• **Records for this task**
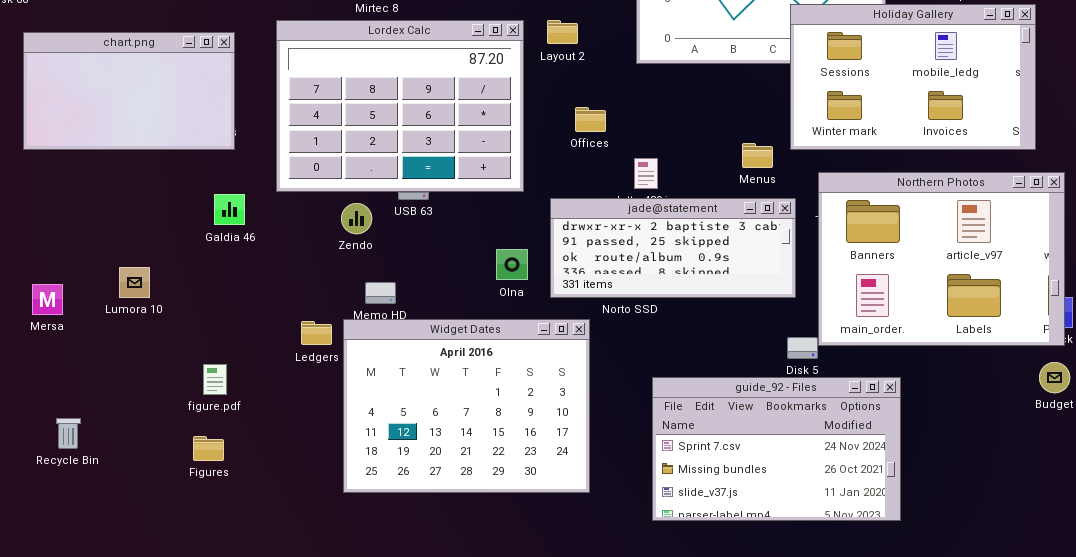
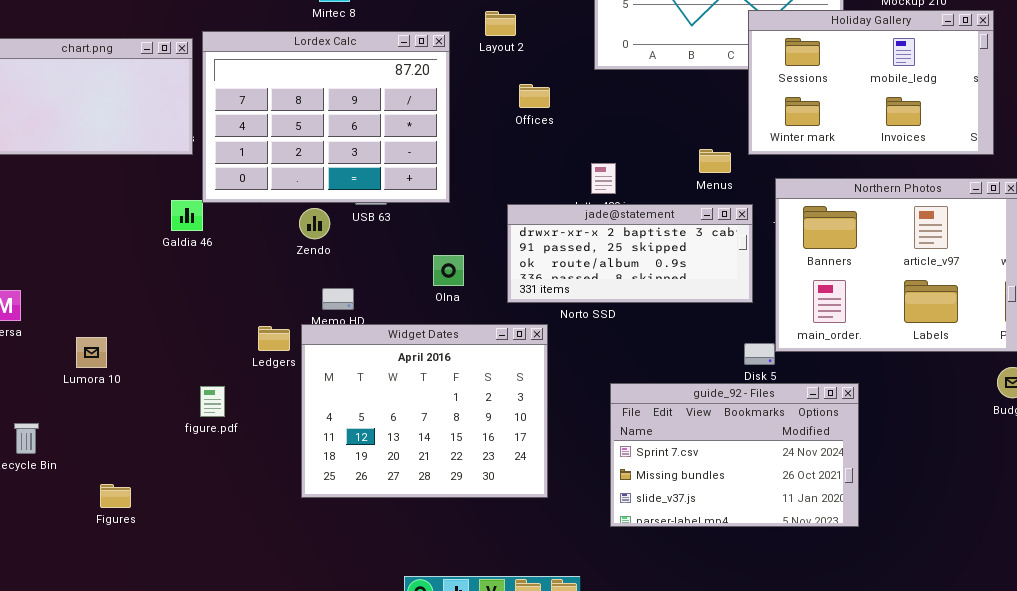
Lordex Calc: [276,20,524,192] -> [202,31,450,203], moved
Layout 2: [547,20,578,44] -> [485,11,516,36], moved
Offices: [575,107,606,132] -> [519,84,550,108], moved
Olna: [496,249,528,280] -> [433,255,464,286], moved
Lumora 10: [119,267,150,298] -> [76,337,107,368], moved
figure.pdf: [203,364,227,395] -> [200,386,225,417], moved
Figures: [193,436,224,461] -> [100,484,131,508], moved

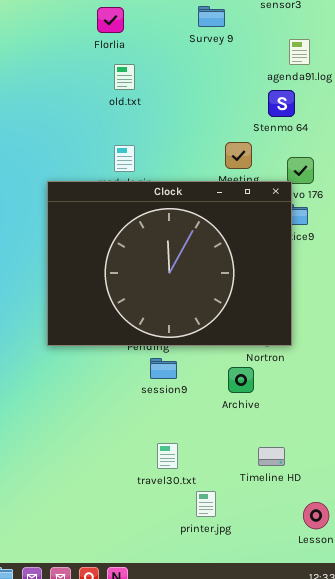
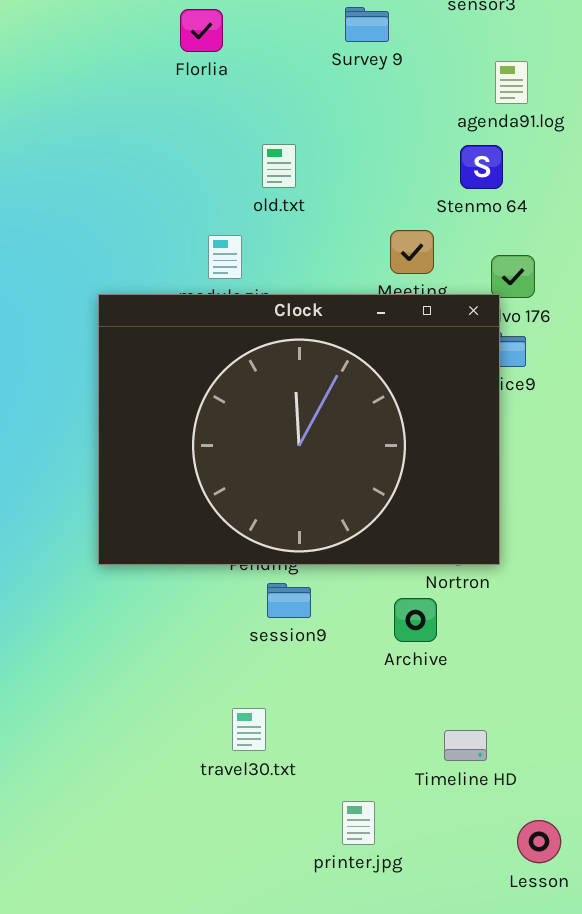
old.txt: [114,64,135,90] -> [262,144,296,188], moved
travel30.txt: [157,443,178,469] -> [232,708,266,751], moved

• **Task brief**
Repeat all the material above exactly, apart from the pictures.

• **Result for this exercise**
Lordex Calc: [276,20,524,192] -> [202,31,450,203], moved
Layout 2: [547,20,578,44] -> [485,11,516,36], moved
Offices: [575,107,606,132] -> [519,84,550,108], moved
Olna: [496,249,528,280] -> [433,255,464,286], moved
Lumora 10: [119,267,150,298] -> [76,337,107,368], moved
figure.pdf: [203,364,227,395] -> [200,386,225,417], moved
Figures: [193,436,224,461] -> [100,484,131,508], moved

old.txt: [114,64,135,90] -> [262,144,296,188], moved
travel30.txt: [157,443,178,469] -> [232,708,266,751], moved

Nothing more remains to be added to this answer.